▸ **The problem**: Copy word for word the lines in the records below, starting at the line with "GPS2 pin RX: D7 -> D1" and ending at the line with "IMU pin INT: none -> D5". Skip the pictures.

Source data
★ ★ ★ ★

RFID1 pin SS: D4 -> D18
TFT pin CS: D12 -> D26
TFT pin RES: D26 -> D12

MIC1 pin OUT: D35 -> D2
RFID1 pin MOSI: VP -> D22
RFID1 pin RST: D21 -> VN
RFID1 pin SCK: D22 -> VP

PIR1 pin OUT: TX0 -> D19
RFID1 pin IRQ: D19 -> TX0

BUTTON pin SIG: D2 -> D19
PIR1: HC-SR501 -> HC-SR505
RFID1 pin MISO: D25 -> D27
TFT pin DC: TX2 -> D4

★ ★ ★ ★

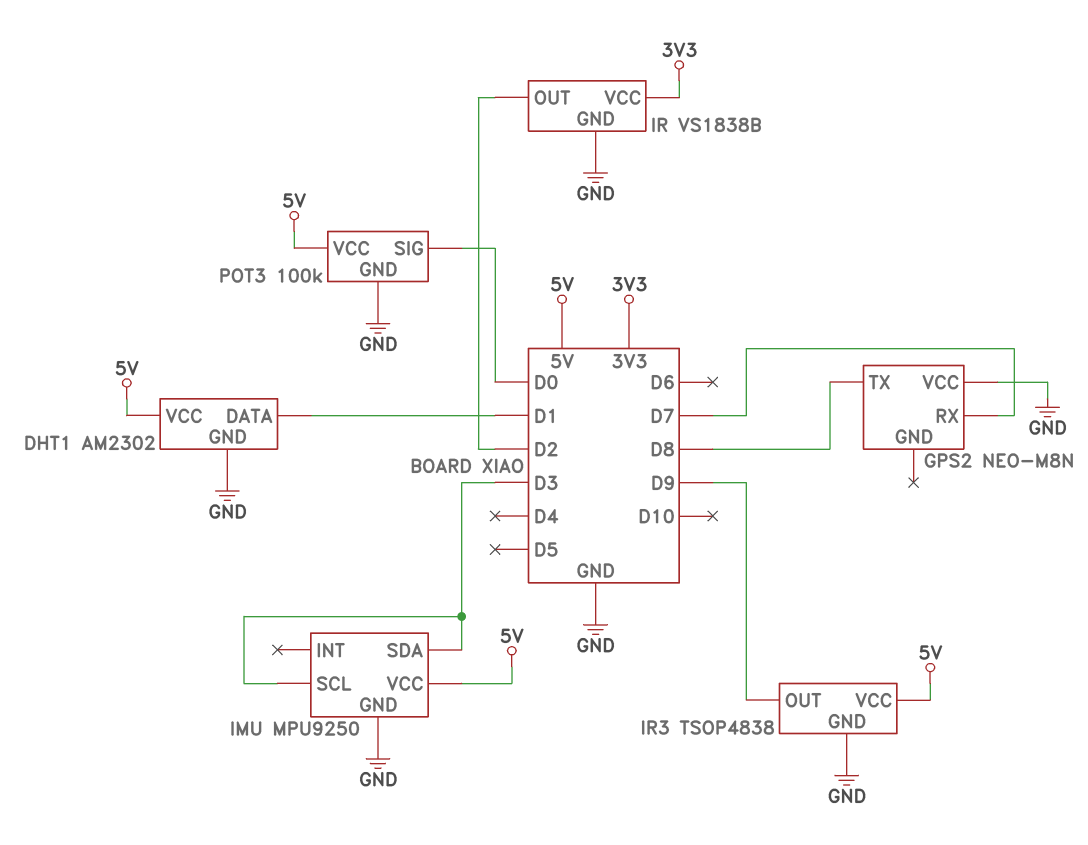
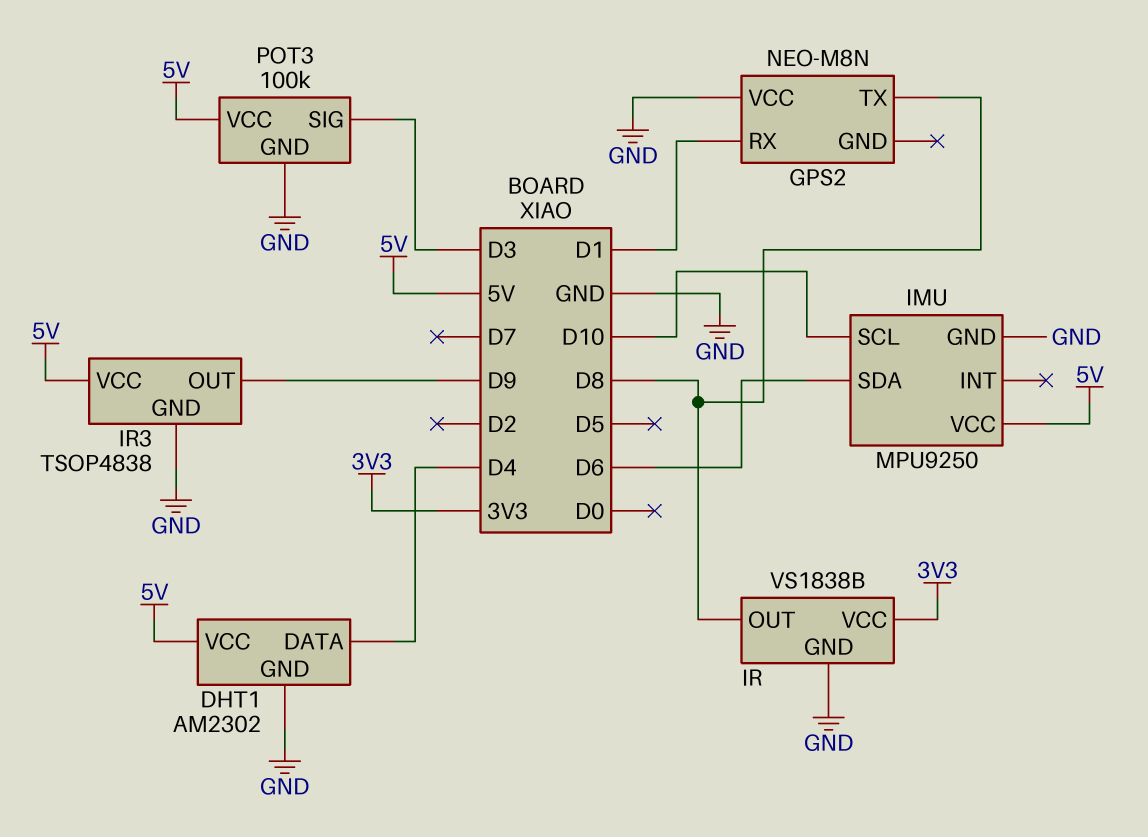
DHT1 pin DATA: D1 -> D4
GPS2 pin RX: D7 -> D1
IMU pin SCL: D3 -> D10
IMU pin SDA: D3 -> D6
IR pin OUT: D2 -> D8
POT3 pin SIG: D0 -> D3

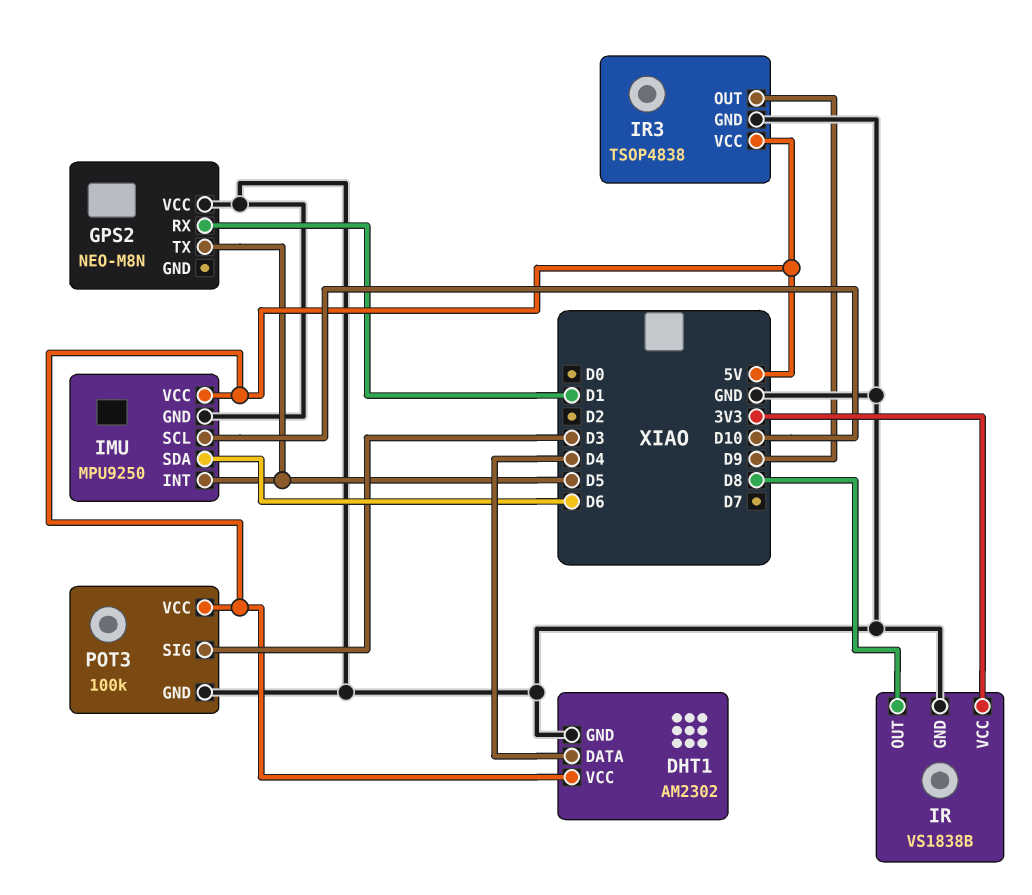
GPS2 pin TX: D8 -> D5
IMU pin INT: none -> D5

★ ★ ★ ★

▸ **Written response**:
GPS2 pin RX: D7 -> D1
IMU pin SCL: D3 -> D10
IMU pin SDA: D3 -> D6
IR pin OUT: D2 -> D8
POT3 pin SIG: D0 -> D3

GPS2 pin TX: D8 -> D5
IMU pin INT: none -> D5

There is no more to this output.